## REQUIRED ACTION:
Down to the last line, reproduce the data that follows, but skip the pictures.

## DATA EXCERPTS:
◆ ◆ ◆ ◆

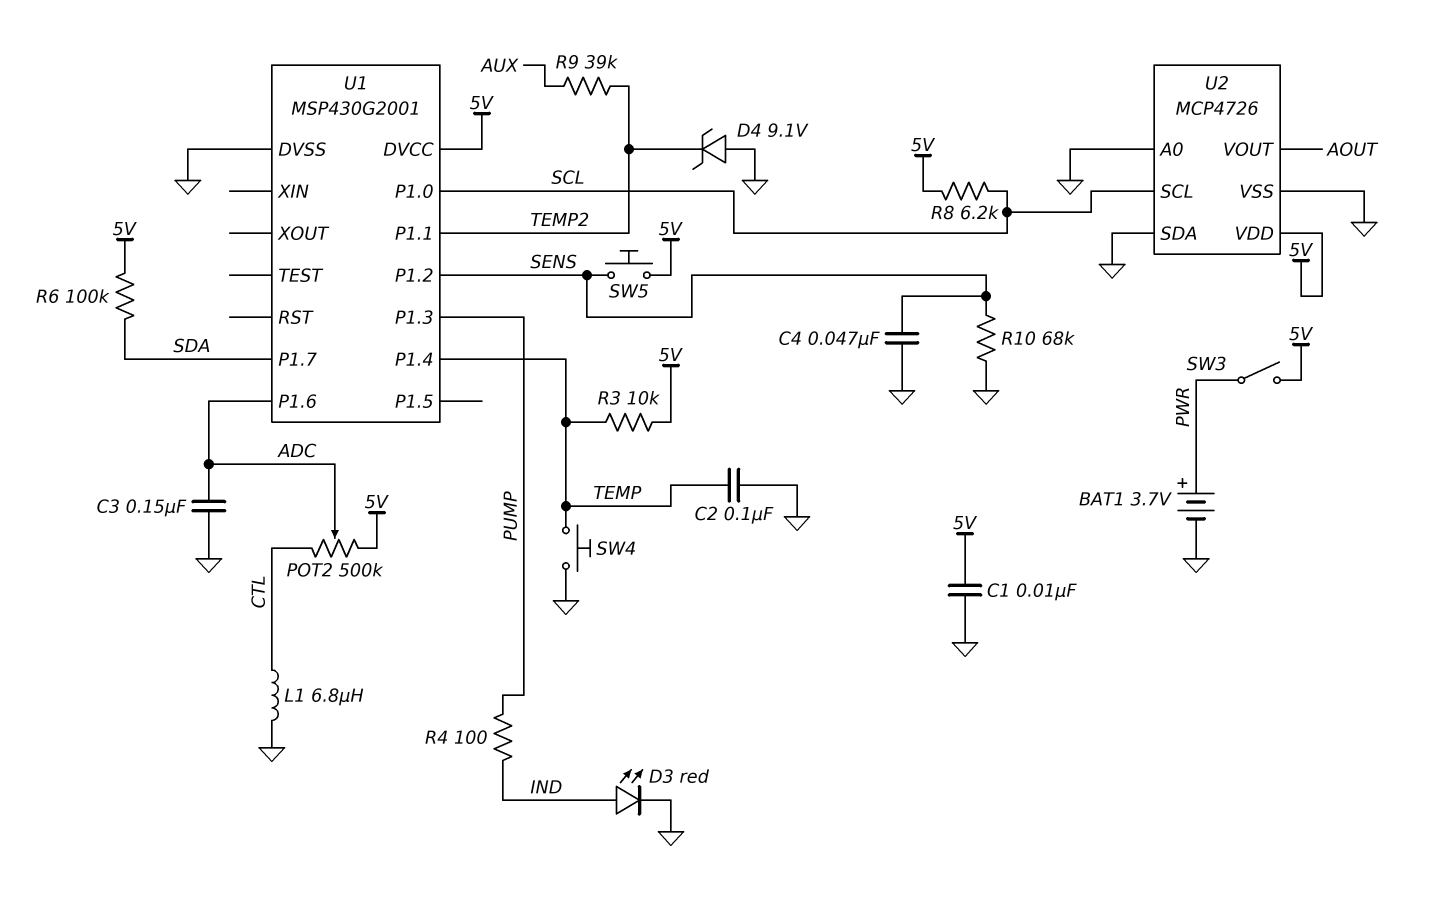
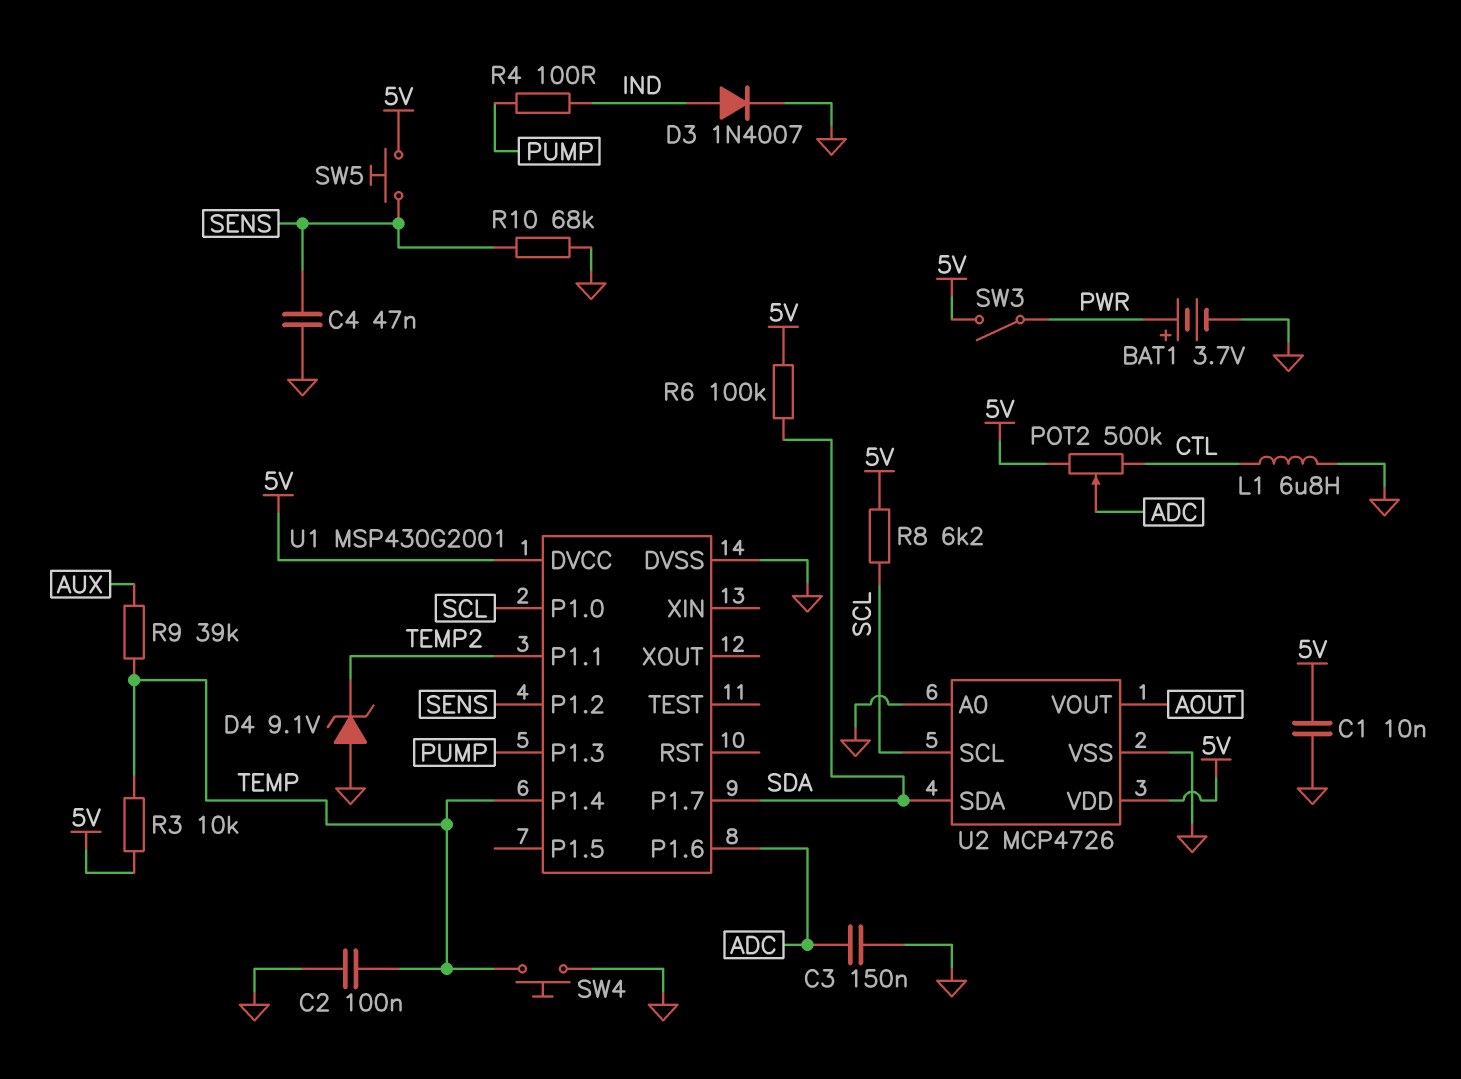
D3: LED red (A IND, K GND) -> diode 1N4007 (A IND, K GND)
R9: 39k (AUX, TEMP2) -> 39k (AUX, TEMP)
U2 pin SDA: GND -> SDA

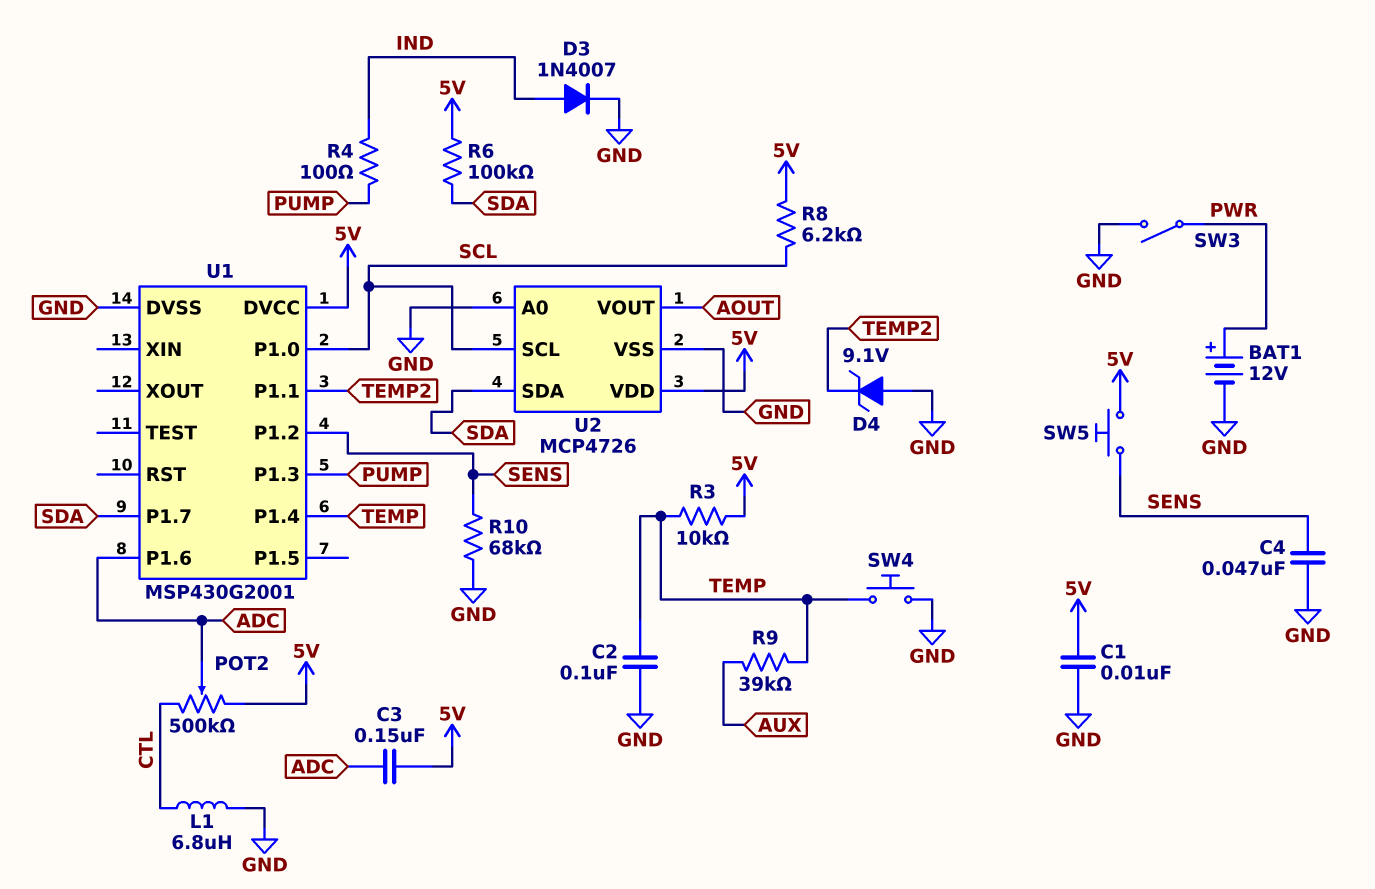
BAT1: 3.7V (plus PWR, minus GND) -> 12V (plus PWR, minus GND)
C3: 150nF (ADC, GND) -> 150nF (5V, ADC)
SW3: switch (5V, PWR) -> switch (GND, PWR)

◆ ◆ ◆ ◆

## RESPONSE TO THIS EXERCISE:
D3: LED red (A IND, K GND) -> diode 1N4007 (A IND, K GND)
R9: 39k (AUX, TEMP2) -> 39k (AUX, TEMP)
U2 pin SDA: GND -> SDA

BAT1: 3.7V (plus PWR, minus GND) -> 12V (plus PWR, minus GND)
C3: 150nF (ADC, GND) -> 150nF (5V, ADC)
SW3: switch (5V, PWR) -> switch (GND, PWR)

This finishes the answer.